# Entries provided:
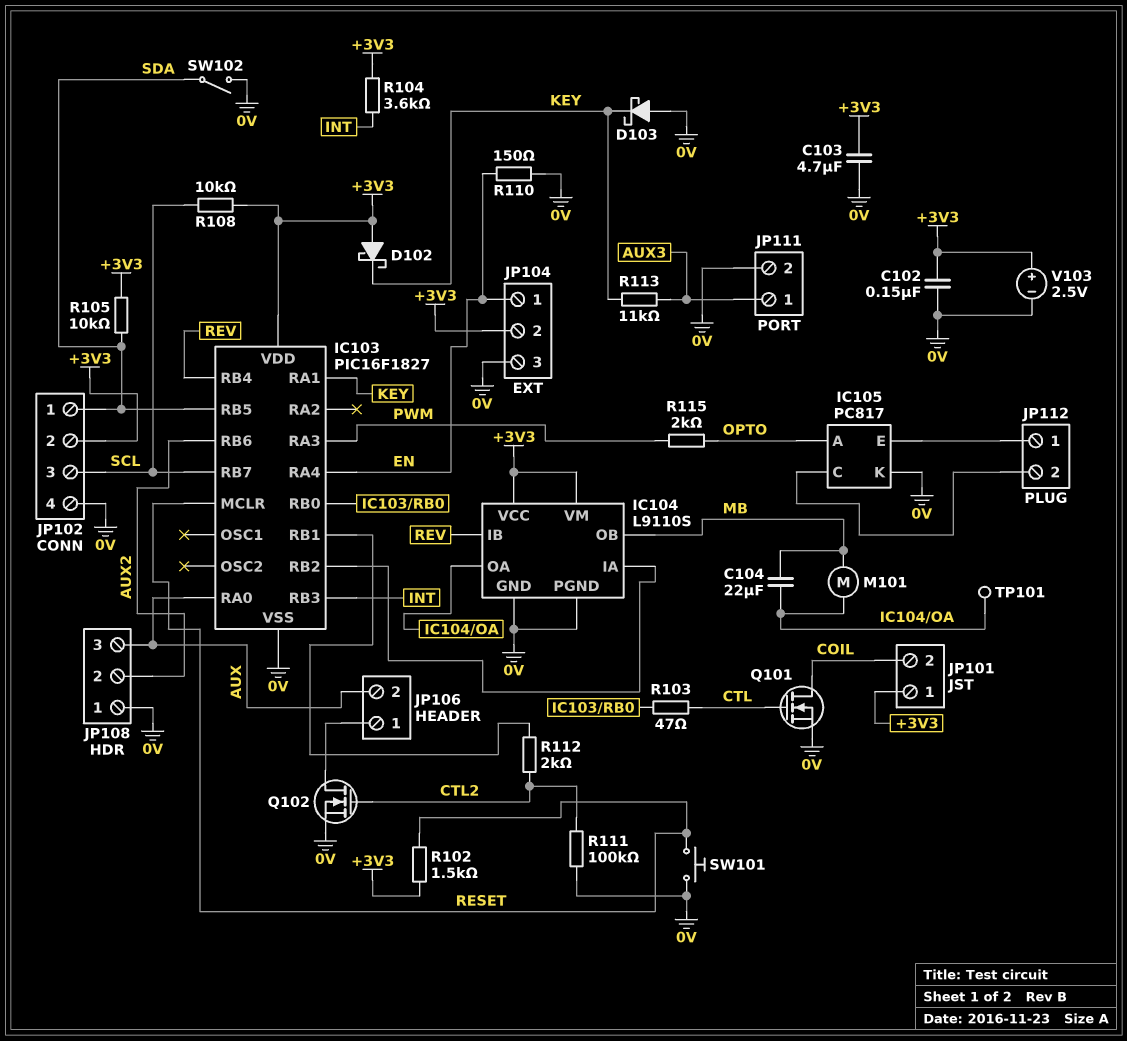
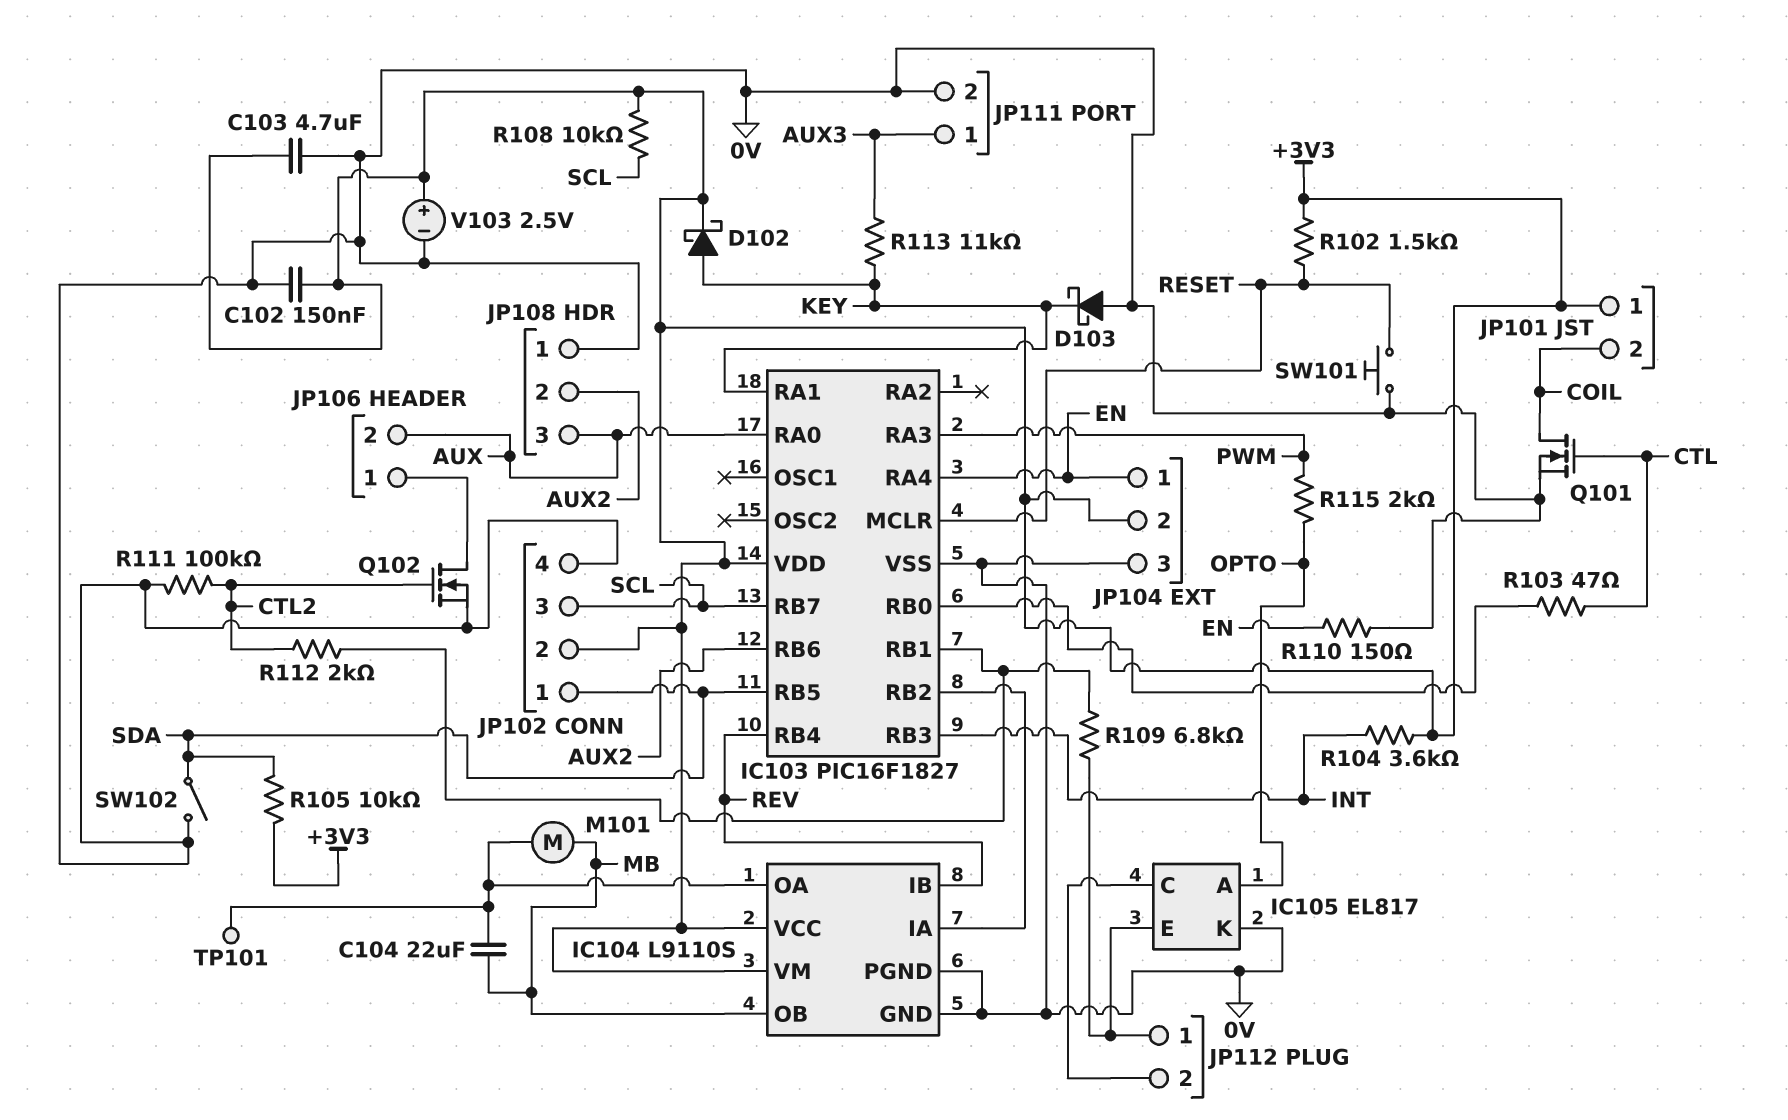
D102: schottky (A +3V3, K KEY) -> schottky (A KEY, K +3V3)
IC105: PC817 -> EL817
R109: none -> 6.8k (IC103/RB1, IC105/E)

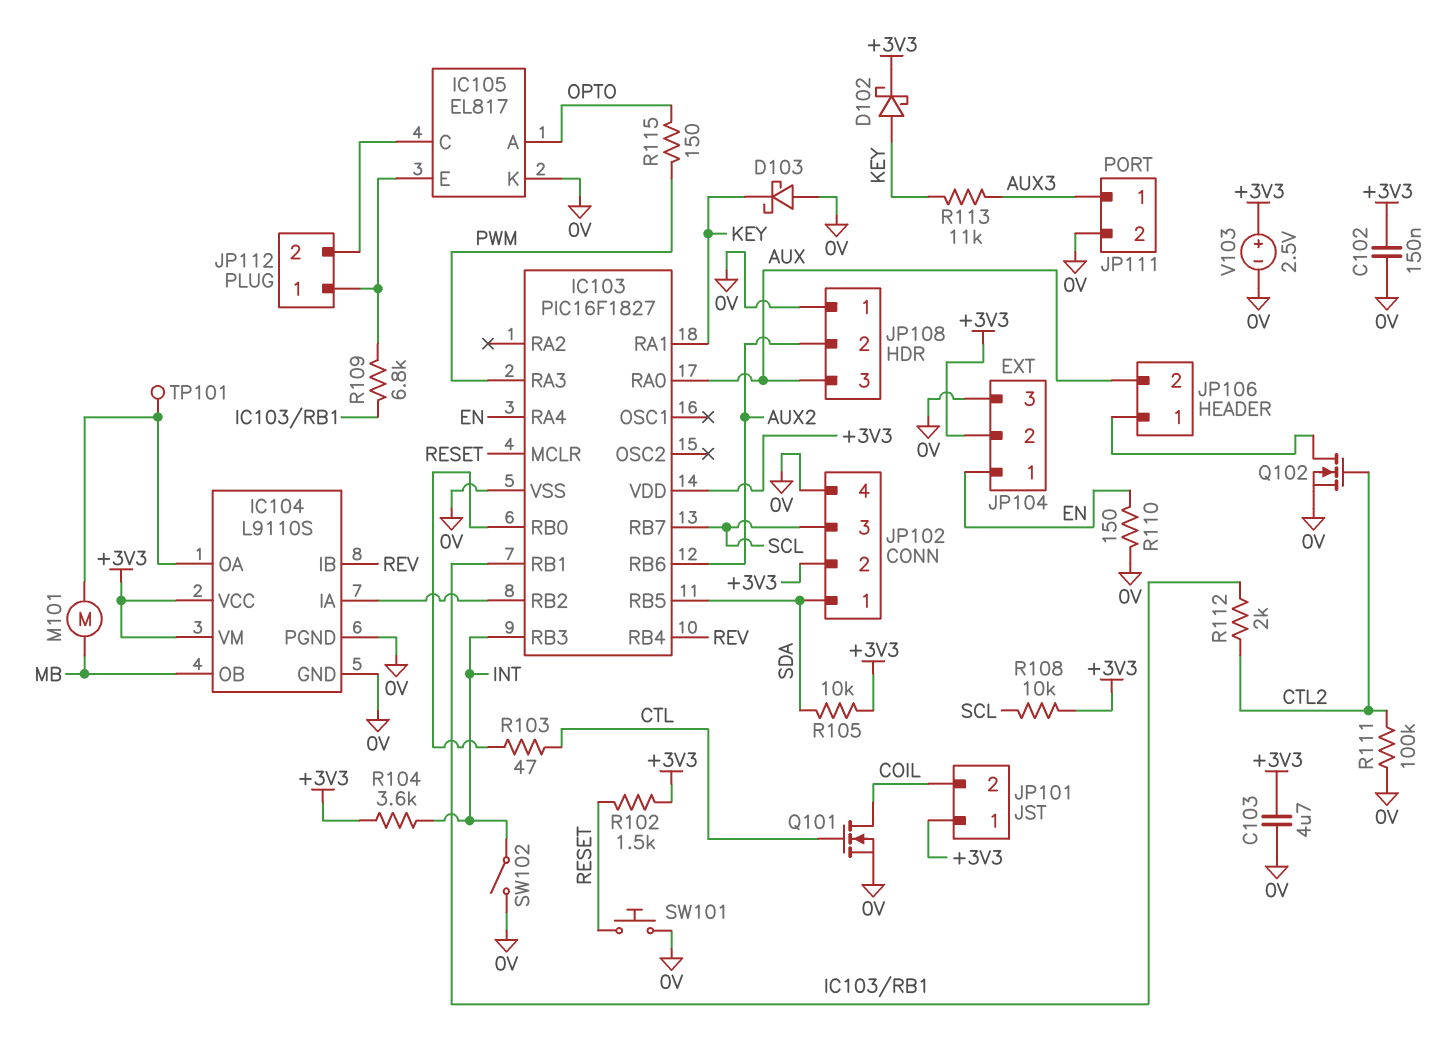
C104: 22uF (IC104/OA, MB) -> none
R115: 2k (OPTO, PWM) -> 150 (OPTO, PWM)
SW102: switch (0V, SDA) -> switch (0V, INT)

# Work item:
All of the entries above are to be duplicated exactly, with every image left out.

# Written answer:
D102: schottky (A +3V3, K KEY) -> schottky (A KEY, K +3V3)
IC105: PC817 -> EL817
R109: none -> 6.8k (IC103/RB1, IC105/E)

C104: 22uF (IC104/OA, MB) -> none
R115: 2k (OPTO, PWM) -> 150 (OPTO, PWM)
SW102: switch (0V, SDA) -> switch (0V, INT)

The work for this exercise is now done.